**What the task asks**
Below is a listing. Gather each line of it that contains "moved".

**Data for analysis**
'''

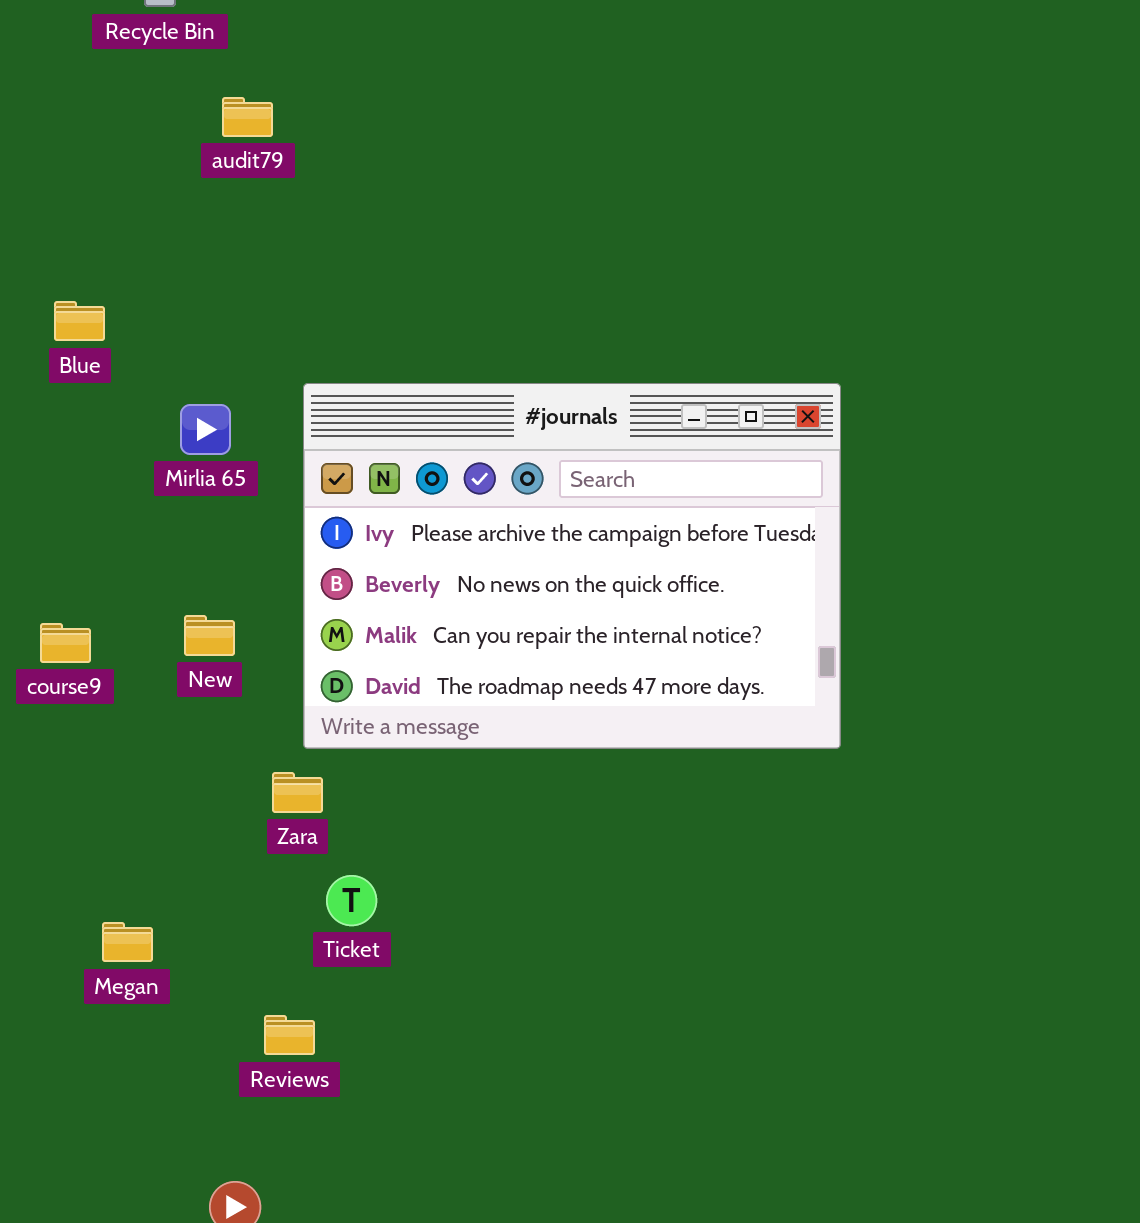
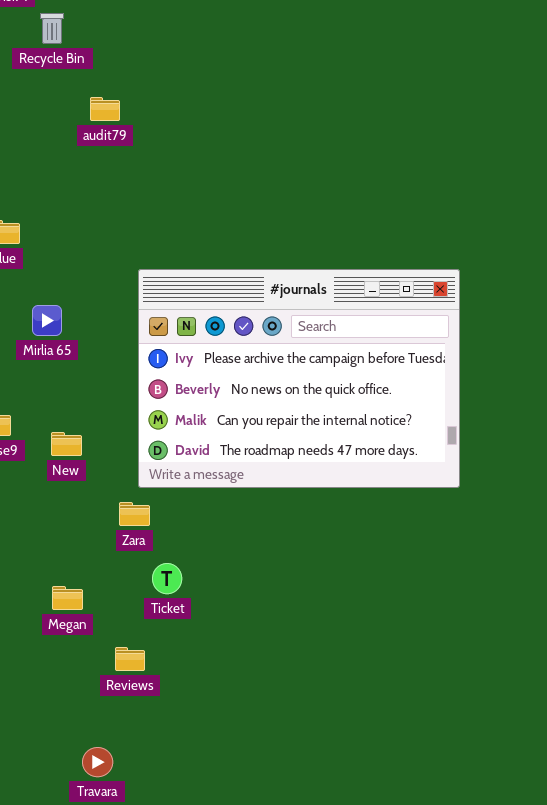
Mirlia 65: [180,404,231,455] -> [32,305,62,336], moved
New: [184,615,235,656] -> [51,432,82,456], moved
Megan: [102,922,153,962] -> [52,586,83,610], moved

'''
'''

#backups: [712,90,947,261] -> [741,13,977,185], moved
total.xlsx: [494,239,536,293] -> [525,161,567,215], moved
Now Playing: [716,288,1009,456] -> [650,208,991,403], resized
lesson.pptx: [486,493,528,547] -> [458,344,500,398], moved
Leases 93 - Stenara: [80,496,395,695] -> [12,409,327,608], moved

'''

**Solution**
Mirlia 65: [180,404,231,455] -> [32,305,62,336], moved
New: [184,615,235,656] -> [51,432,82,456], moved
Megan: [102,922,153,962] -> [52,586,83,610], moved
#backups: [712,90,947,261] -> [741,13,977,185], moved
total.xlsx: [494,239,536,293] -> [525,161,567,215], moved
lesson.pptx: [486,493,528,547] -> [458,344,500,398], moved
Leases 93 - Stenara: [80,496,395,695] -> [12,409,327,608], moved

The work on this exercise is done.